§ What the exercise asks
Produce as output only the lines below starting at the line with "(273, 169) = (352, 209): blue" and continuing through the line with "(565, 100) = (671, 423): none -> grey pyramid", each one exactly as written.

§ Data to process
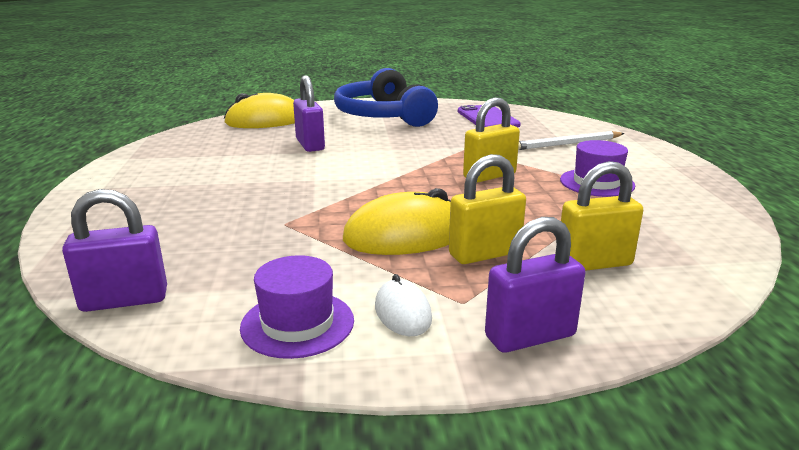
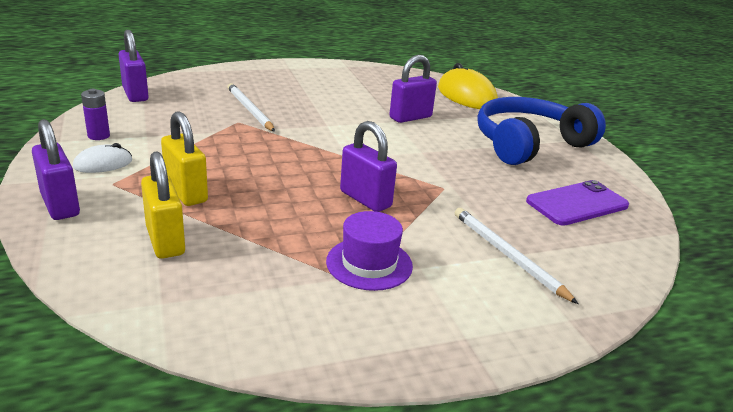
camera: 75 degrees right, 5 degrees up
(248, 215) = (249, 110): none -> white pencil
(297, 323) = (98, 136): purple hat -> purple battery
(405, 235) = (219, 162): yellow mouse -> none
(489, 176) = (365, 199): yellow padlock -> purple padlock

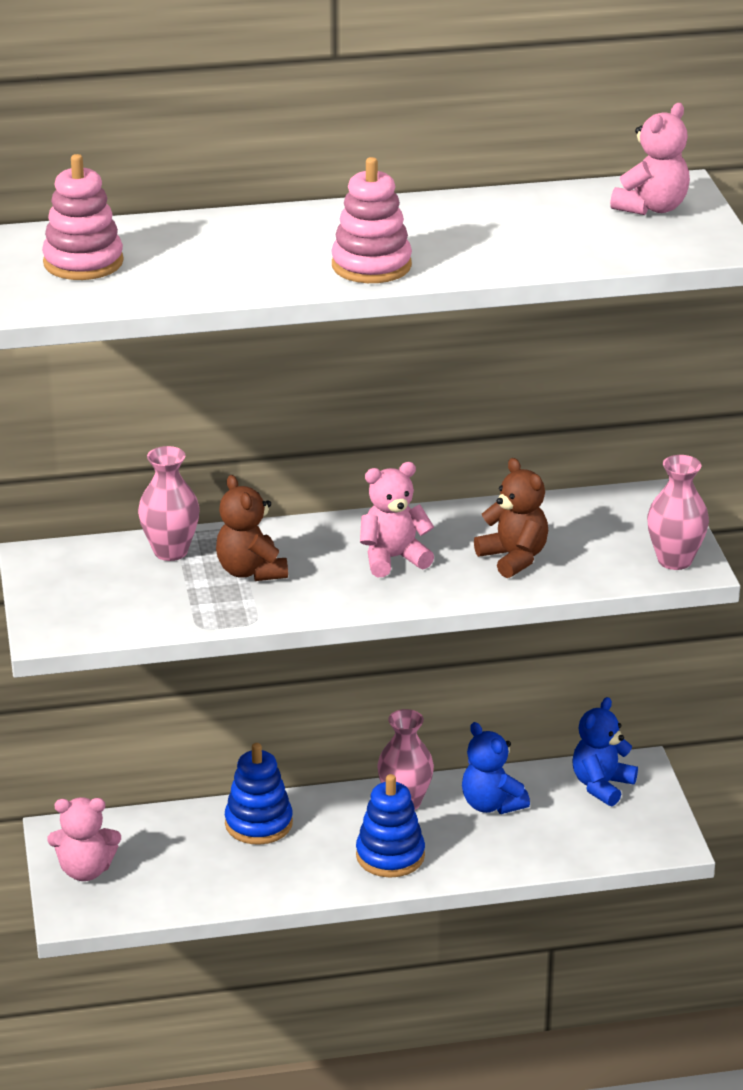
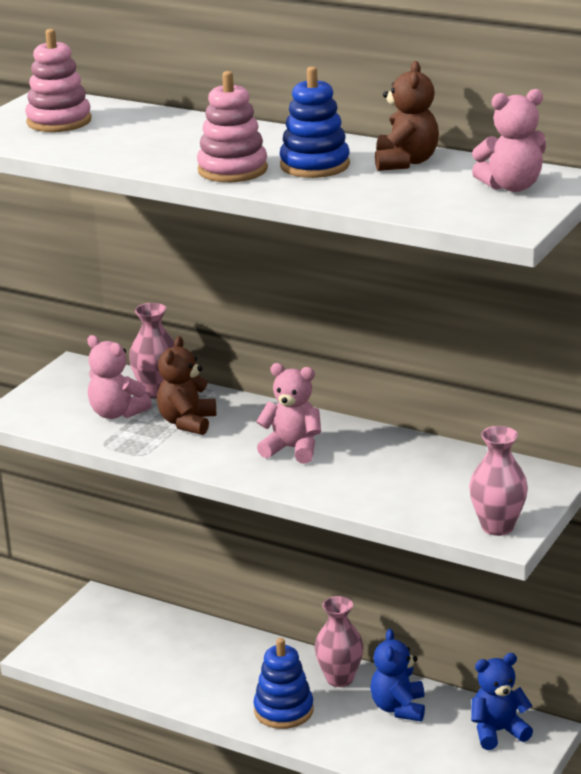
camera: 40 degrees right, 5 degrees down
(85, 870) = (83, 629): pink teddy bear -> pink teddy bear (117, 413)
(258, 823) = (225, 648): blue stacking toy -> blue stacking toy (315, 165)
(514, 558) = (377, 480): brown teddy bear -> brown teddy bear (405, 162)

---

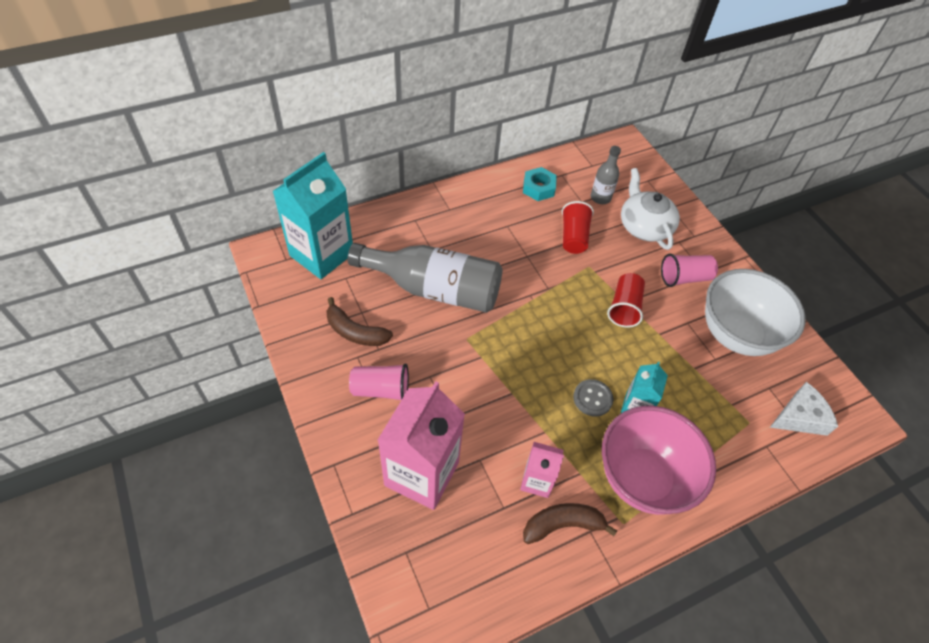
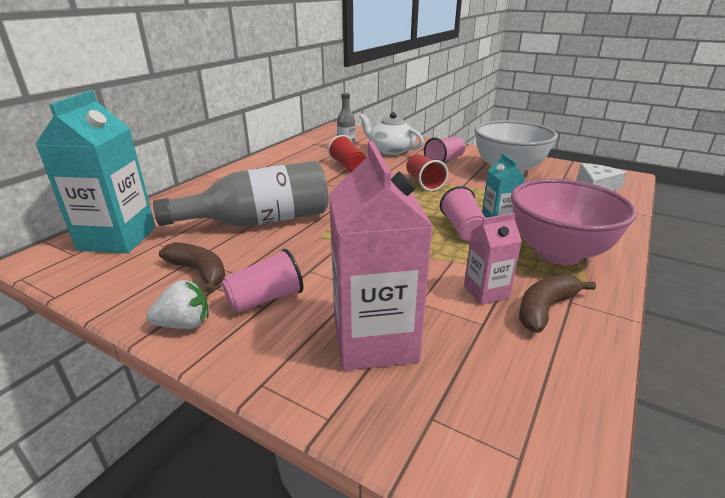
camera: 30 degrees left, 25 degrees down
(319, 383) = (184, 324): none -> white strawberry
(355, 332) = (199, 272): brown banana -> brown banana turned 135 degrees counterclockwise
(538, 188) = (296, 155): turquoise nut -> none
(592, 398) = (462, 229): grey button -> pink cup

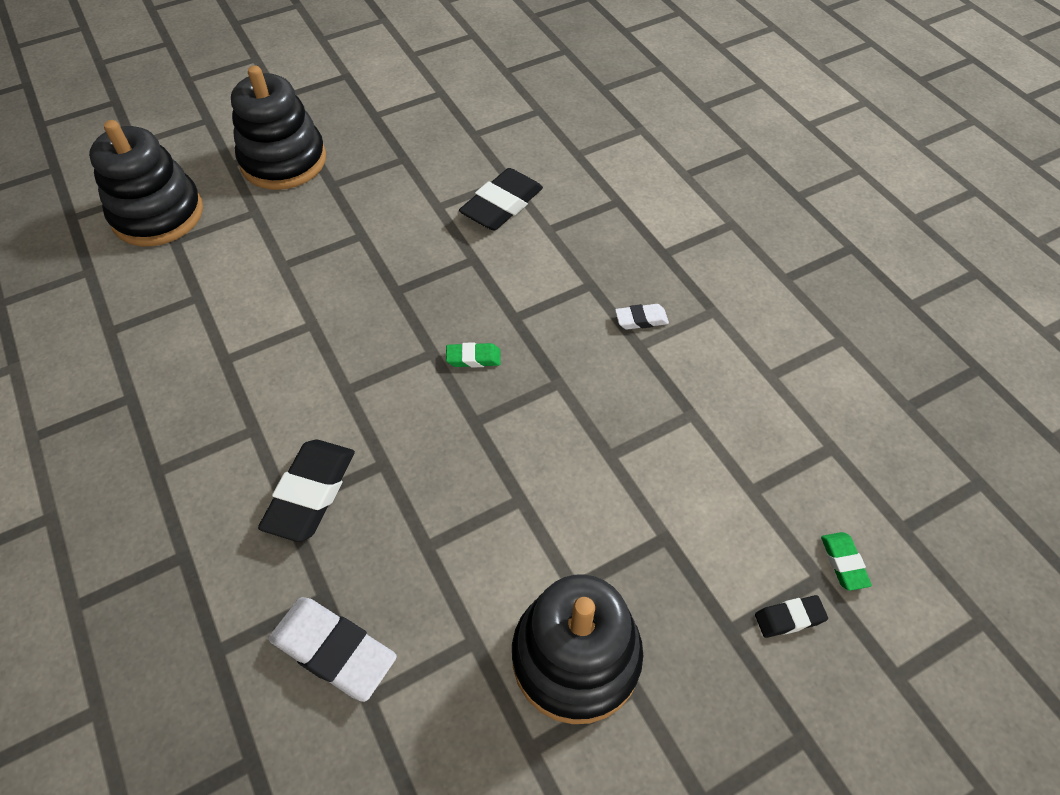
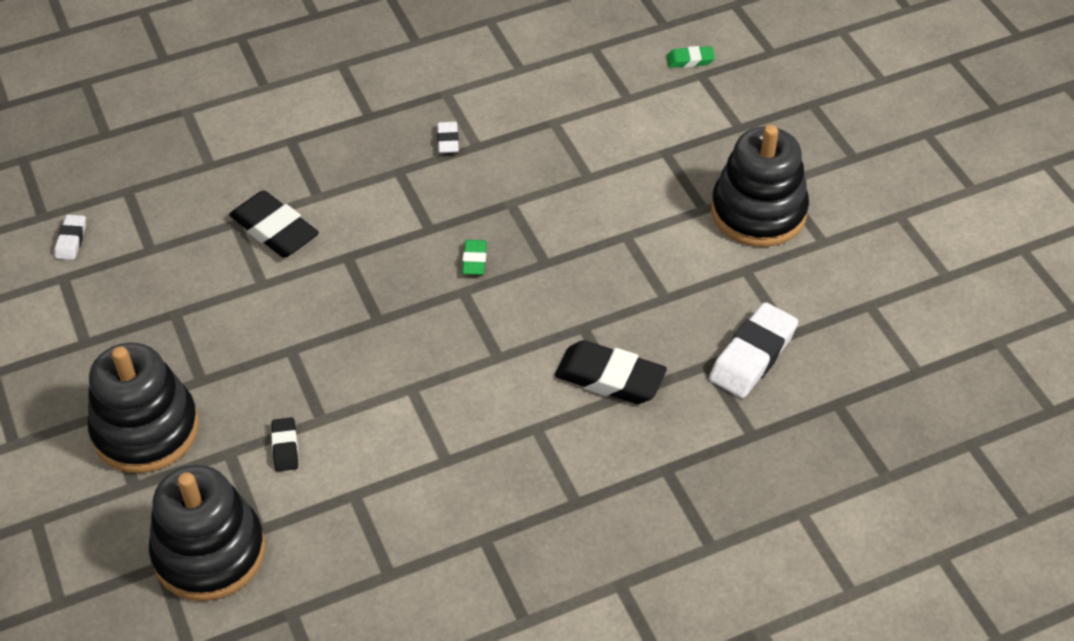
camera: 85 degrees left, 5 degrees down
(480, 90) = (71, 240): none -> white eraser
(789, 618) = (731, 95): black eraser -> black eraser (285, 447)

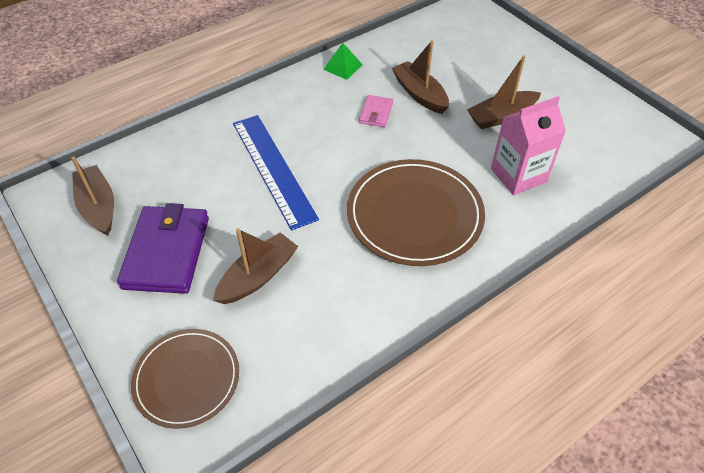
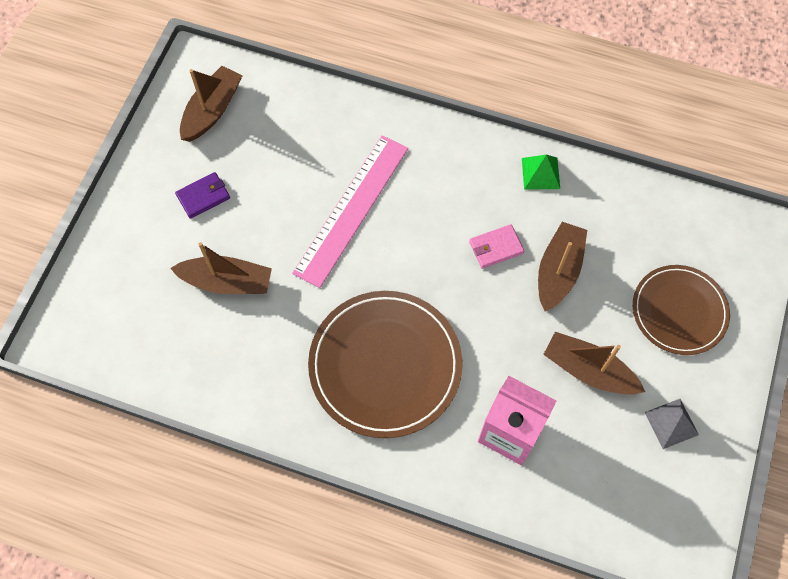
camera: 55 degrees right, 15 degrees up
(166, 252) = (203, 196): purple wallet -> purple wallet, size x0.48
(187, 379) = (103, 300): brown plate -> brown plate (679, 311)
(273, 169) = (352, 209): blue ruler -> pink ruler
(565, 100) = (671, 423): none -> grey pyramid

---

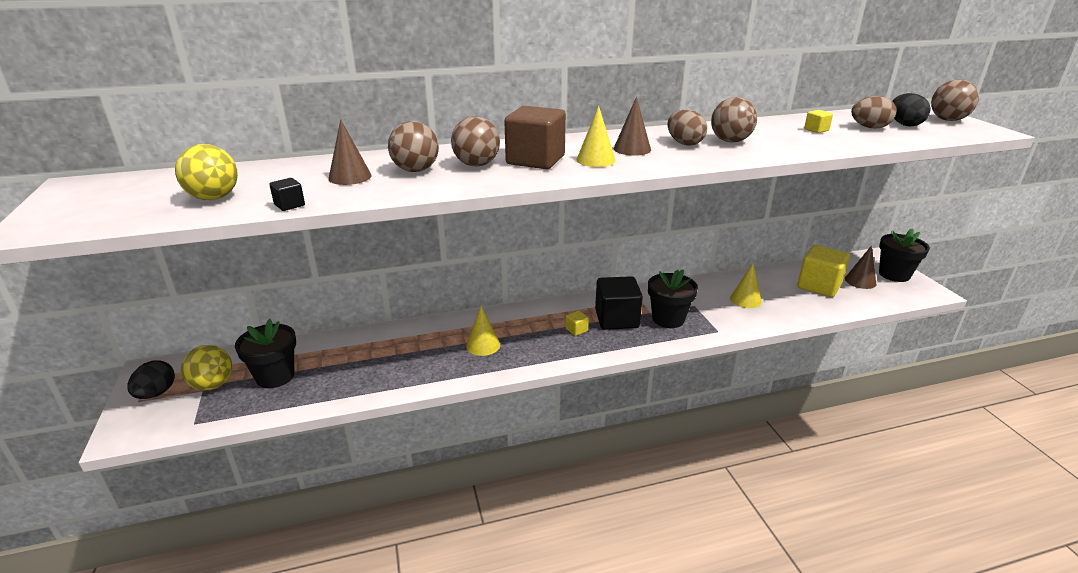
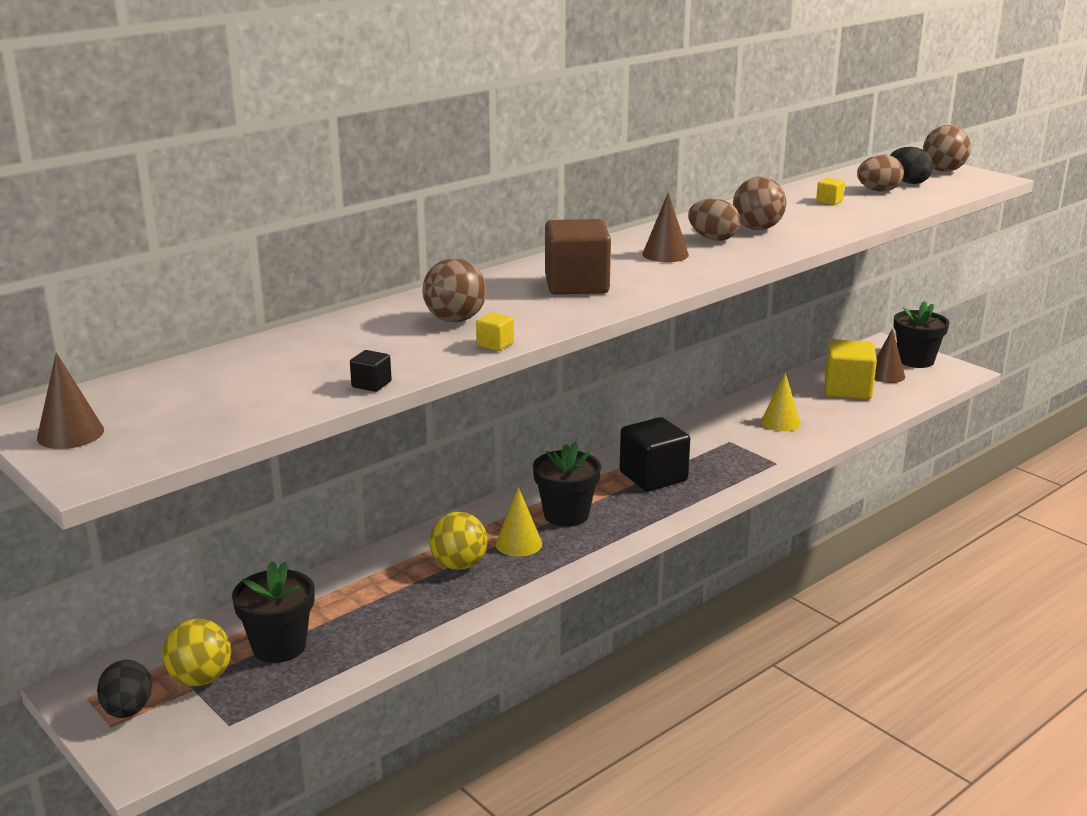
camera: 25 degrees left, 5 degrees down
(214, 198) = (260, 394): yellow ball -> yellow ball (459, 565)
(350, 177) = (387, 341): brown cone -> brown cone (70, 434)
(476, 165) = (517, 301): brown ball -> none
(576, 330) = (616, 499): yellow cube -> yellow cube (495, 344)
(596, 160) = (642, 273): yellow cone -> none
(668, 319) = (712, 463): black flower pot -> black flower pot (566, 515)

§ Task output
(273, 169) = (352, 209): blue ruler -> pink ruler
(565, 100) = (671, 423): none -> grey pyramid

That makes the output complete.